Excerpted records:
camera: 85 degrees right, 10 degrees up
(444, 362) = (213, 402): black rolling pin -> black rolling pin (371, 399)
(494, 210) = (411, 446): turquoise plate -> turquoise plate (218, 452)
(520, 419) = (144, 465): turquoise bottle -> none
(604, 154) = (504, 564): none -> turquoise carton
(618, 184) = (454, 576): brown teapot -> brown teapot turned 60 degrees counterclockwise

What the exercise asks: All of the material must be written out again exactly.

Response:
camera: 85 degrees right, 10 degrees up
(444, 362) = (213, 402): black rolling pin -> black rolling pin (371, 399)
(494, 210) = (411, 446): turquoise plate -> turquoise plate (218, 452)
(520, 419) = (144, 465): turquoise bottle -> none
(604, 154) = (504, 564): none -> turquoise carton
(618, 184) = (454, 576): brown teapot -> brown teapot turned 60 degrees counterclockwise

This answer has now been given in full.